TASK DESCRIPTION = Copy every line of the data below verbatim, leaving out the pictures.

Collected data entries =
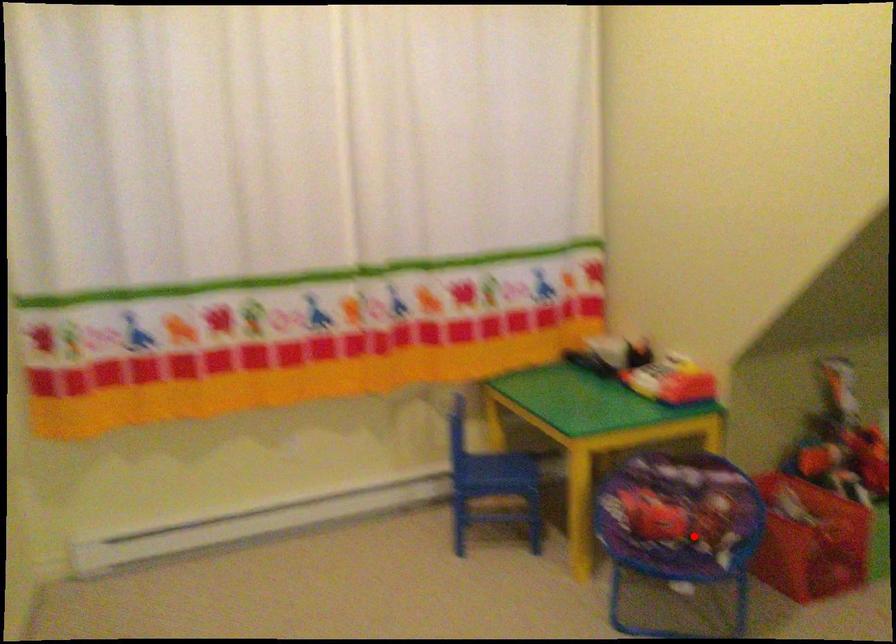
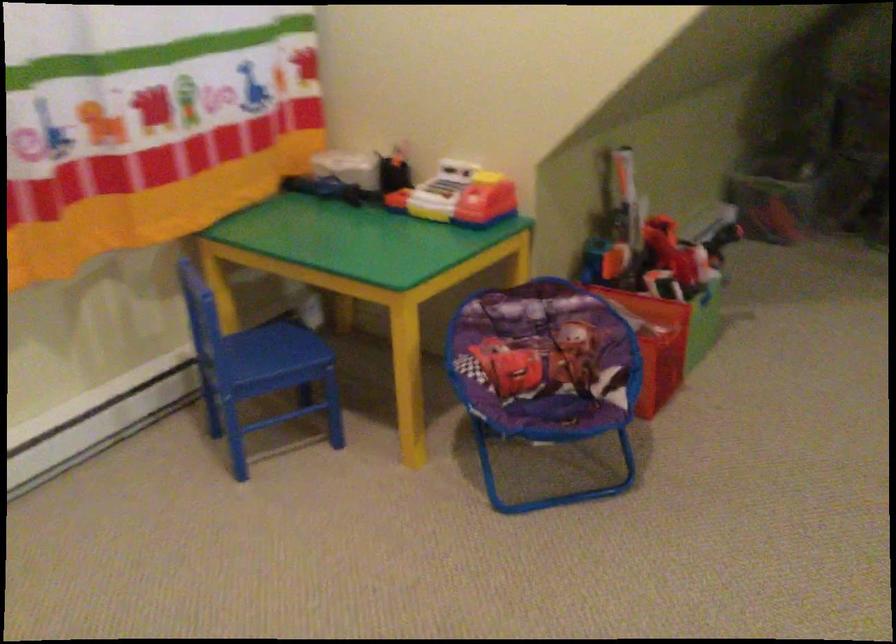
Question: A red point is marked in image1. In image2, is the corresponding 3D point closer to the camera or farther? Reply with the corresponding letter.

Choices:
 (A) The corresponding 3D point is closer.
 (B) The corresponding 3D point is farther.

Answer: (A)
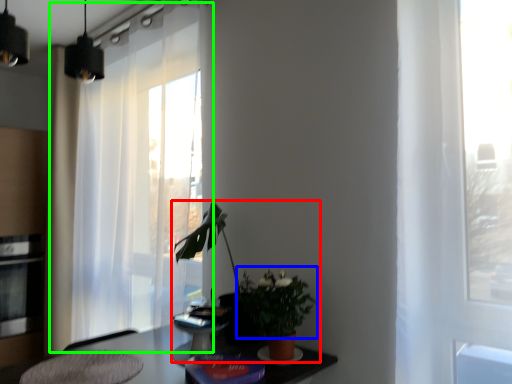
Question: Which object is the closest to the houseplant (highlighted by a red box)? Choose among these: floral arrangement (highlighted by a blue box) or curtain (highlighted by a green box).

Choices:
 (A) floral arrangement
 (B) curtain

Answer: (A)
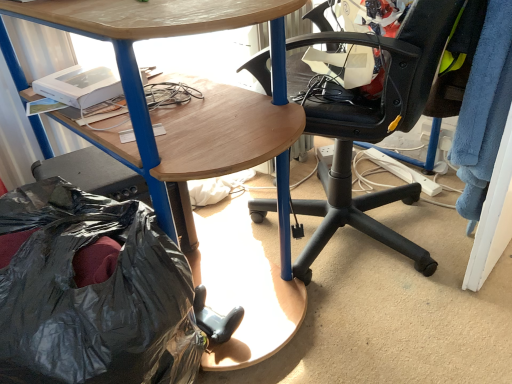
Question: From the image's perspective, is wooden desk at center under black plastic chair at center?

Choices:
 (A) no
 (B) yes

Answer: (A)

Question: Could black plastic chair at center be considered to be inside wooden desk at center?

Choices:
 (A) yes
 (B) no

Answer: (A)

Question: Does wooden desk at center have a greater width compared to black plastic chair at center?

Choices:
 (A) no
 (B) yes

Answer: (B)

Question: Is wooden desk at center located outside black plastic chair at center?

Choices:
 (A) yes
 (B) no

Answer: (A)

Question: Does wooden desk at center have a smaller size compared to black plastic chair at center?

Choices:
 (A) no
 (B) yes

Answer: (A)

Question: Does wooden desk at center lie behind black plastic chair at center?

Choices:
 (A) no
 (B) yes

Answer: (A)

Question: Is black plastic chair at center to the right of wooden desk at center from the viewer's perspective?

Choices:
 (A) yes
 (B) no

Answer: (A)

EXERCISE OUTPUT =
Question: A red point is marked in image1. In image2, is the corresponding 3D point closer to the camera or farther? Reply with the corresponding letter.

Choices:
 (A) The corresponding 3D point is closer.
 (B) The corresponding 3D point is farther.

Answer: (A)
Question: Which object is the closest to the houseplant (highlighted by a red box)? Choose among these: floral arrangement (highlighted by a blue box) or curtain (highlighted by a green box).

Choices:
 (A) floral arrangement
 (B) curtain

Answer: (A)
Question: From the image's perspective, is wooden desk at center under black plastic chair at center?

Choices:
 (A) no
 (B) yes

Answer: (A)

Question: Could black plastic chair at center be considered to be inside wooden desk at center?

Choices:
 (A) yes
 (B) no

Answer: (A)

Question: Does wooden desk at center have a greater width compared to black plastic chair at center?

Choices:
 (A) no
 (B) yes

Answer: (B)

Question: Is wooden desk at center located outside black plastic chair at center?

Choices:
 (A) yes
 (B) no

Answer: (A)

Question: Does wooden desk at center have a smaller size compared to black plastic chair at center?

Choices:
 (A) no
 (B) yes

Answer: (A)

Question: Does wooden desk at center lie behind black plastic chair at center?

Choices:
 (A) no
 (B) yes

Answer: (A)

Question: Is black plastic chair at center to the right of wooden desk at center from the viewer's perspective?

Choices:
 (A) yes
 (B) no

Answer: (A)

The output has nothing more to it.